Object state change records:
____

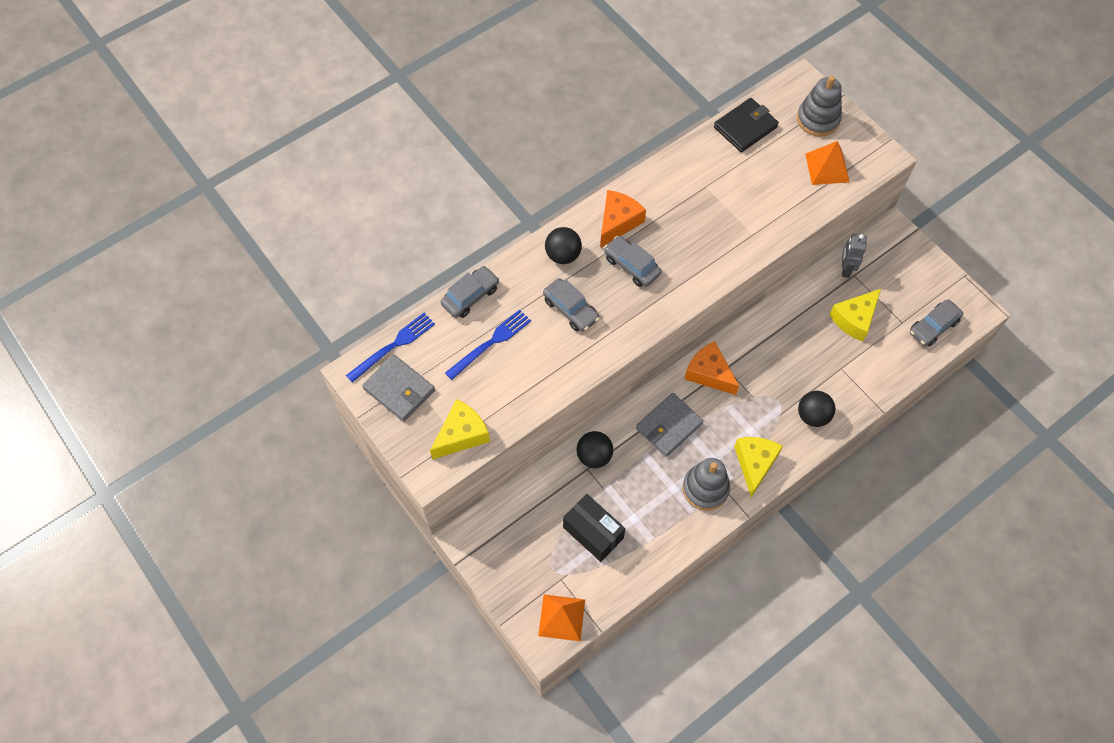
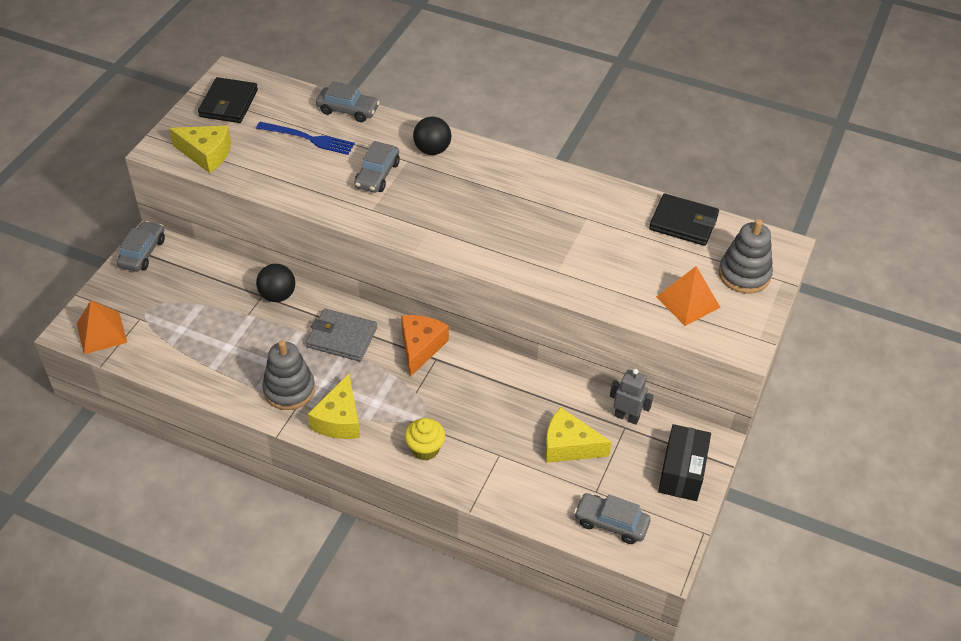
camera: 60 degrees right, 15 degrees down
(393, 346) = (268, 85): blue fork -> none
(399, 389) = (228, 103): grey wallet -> black wallet
(593, 532) = (197, 323): black box -> black box (681, 473)
(618, 222) = (496, 172): orange cheese -> none
(631, 266) = (454, 198): grey car -> grey car (142, 253)
(755, 464) = (339, 419): yellow cheese -> yellow cheese turned 120 degrees clockwise
(812, 416) = (425, 449): black ball -> yellow cupcake
(845, 269) = (627, 417): grey robot -> grey robot turned 45 degrees clockwise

____

● WHAT TO DO:
The records above must be repeated exactly, minus their pictures.

● ANSWER TO THIS EXERCISE:
camera: 60 degrees right, 15 degrees down
(393, 346) = (268, 85): blue fork -> none
(399, 389) = (228, 103): grey wallet -> black wallet
(593, 532) = (197, 323): black box -> black box (681, 473)
(618, 222) = (496, 172): orange cheese -> none
(631, 266) = (454, 198): grey car -> grey car (142, 253)
(755, 464) = (339, 419): yellow cheese -> yellow cheese turned 120 degrees clockwise
(812, 416) = (425, 449): black ball -> yellow cupcake
(845, 269) = (627, 417): grey robot -> grey robot turned 45 degrees clockwise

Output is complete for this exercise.